Written task
Check every line of the data for the word "tower", and copy those that have it.

Data to process
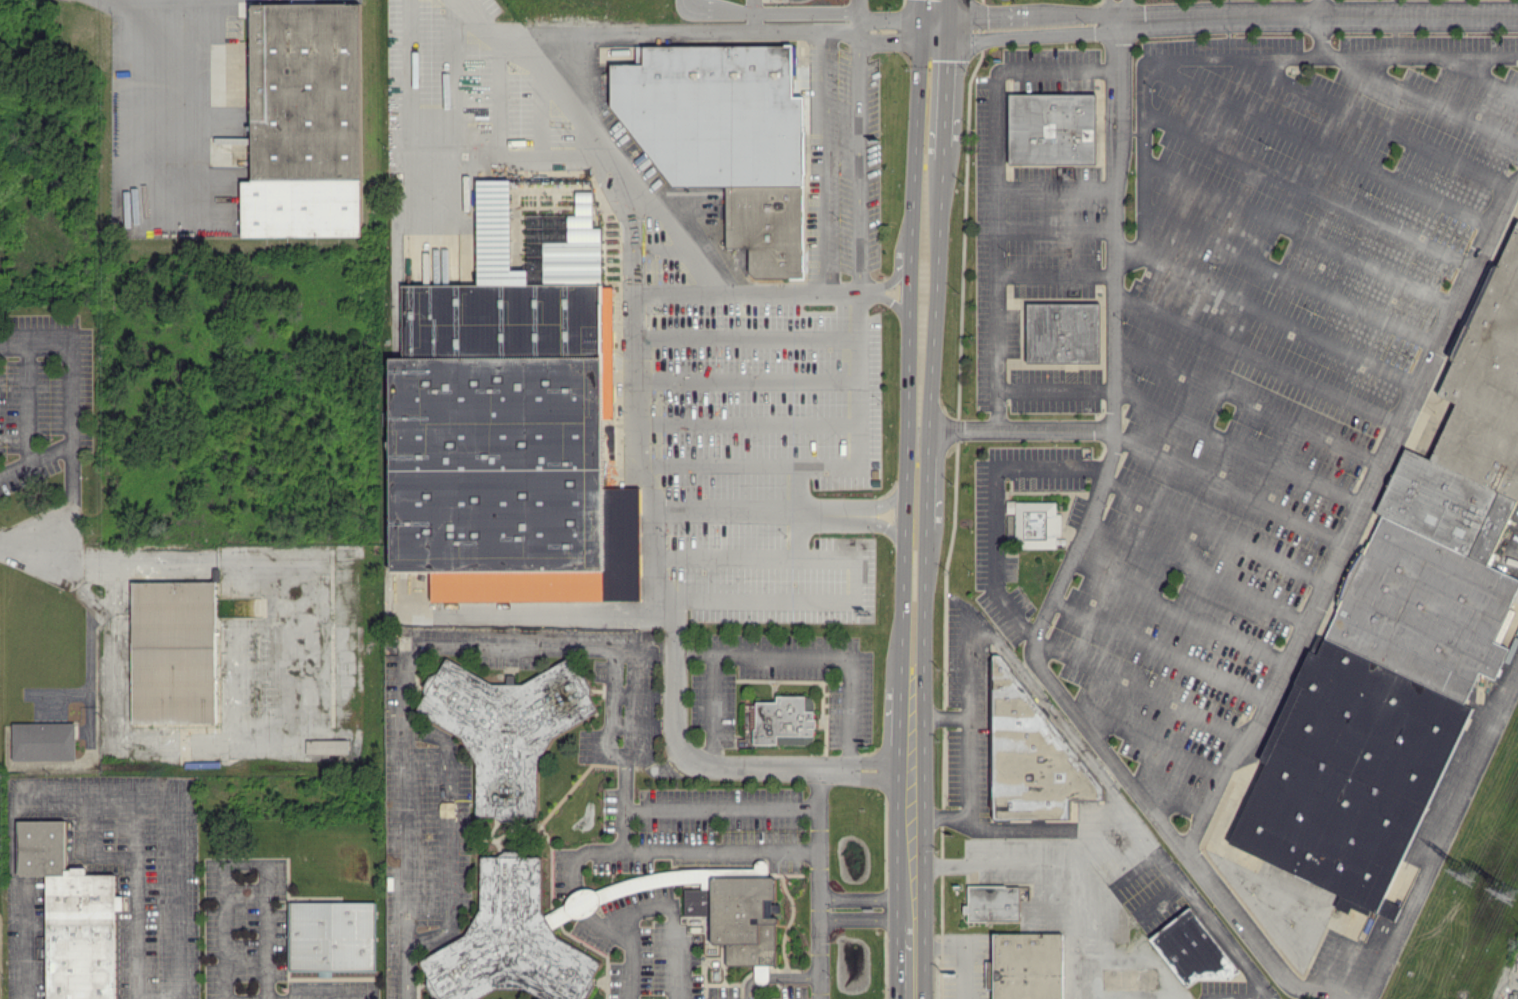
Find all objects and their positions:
road: (159, 4)
road: (940, 7)
road: (1318, 9)
road: (1106, 12)
road: (1126, 12)
road: (818, 15)
road: (859, 15)
road: (1228, 20)
road: (879, 21)
road: (588, 22)
road: (939, 22)
road: (920, 29)
traffic signals: (939, 29)
road: (715, 30)
road: (839, 30)
road: (881, 37)
road: (944, 43)
road: (514, 48)
road: (1418, 56)
road: (1148, 64)
road: (1479, 74)
road: (948, 78)
road: (177, 82)
road: (1426, 99)
building: (305, 121)
road: (1373, 121)
road: (945, 123)
building: (1052, 128)
building: (726, 137)
road: (1320, 145)
road: (438, 159)
road: (817, 159)
road: (860, 159)
road: (1055, 183)
road: (1309, 188)
road: (996, 191)
road: (650, 195)
road: (939, 195)
road: (1055, 225)
road: (1300, 233)
road: (934, 269)
road: (1055, 271)
road: (1291, 274)
road: (886, 281)
road: (838, 288)
road: (884, 299)
road: (1278, 317)
building: (1063, 332)
road: (746, 335)
road: (633, 340)
road: (1114, 346)
road: (1257, 359)
road: (931, 360)
road: (68, 361)
road: (745, 379)
road: (1054, 390)
road: (1248, 399)
building: (511, 420)
road: (1021, 429)
road: (903, 439)
road: (856, 442)
road: (1238, 447)
road: (70, 461)
road: (926, 477)
road: (1230, 490)
road: (992, 499)
road: (864, 504)
road: (1356, 518)
road: (863, 521)
building: (1035, 524)
road: (1215, 532)
road: (78, 552)
road: (725, 559)
road: (1197, 573)
road: (824, 592)
road: (923, 605)
road: (1180, 611)
road: (544, 614)
building: (1415, 620)
road: (668, 640)
road: (994, 642)
building: (173, 648)
road: (1162, 648)
road: (688, 652)
road: (775, 654)
road: (403, 670)
road: (1141, 690)
road: (946, 722)
building: (506, 726)
building: (43, 738)
road: (1149, 745)
building: (326, 746)
road: (865, 758)
road: (923, 760)
road: (865, 778)
road: (819, 788)
road: (66, 794)
road: (1168, 801)
road: (778, 806)
road: (445, 835)
road: (1443, 837)
road: (1023, 840)
road: (1178, 841)
road: (700, 850)
road: (222, 864)
road: (1069, 868)
power tower: (1459, 871)
road: (924, 881)
power tower: (1509, 897)
road: (176, 898)
building: (992, 902)
road: (889, 906)
road: (817, 907)
building: (1389, 909)
building: (737, 911)
building: (72, 914)
road: (653, 914)
road: (891, 928)
building: (333, 937)
building: (516, 937)
building: (1191, 950)
road: (970, 953)
road: (925, 961)
building: (1028, 965)
road: (265, 998)
road: (299, 998)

Answer section
power tower: (1459, 871)
power tower: (1509, 897)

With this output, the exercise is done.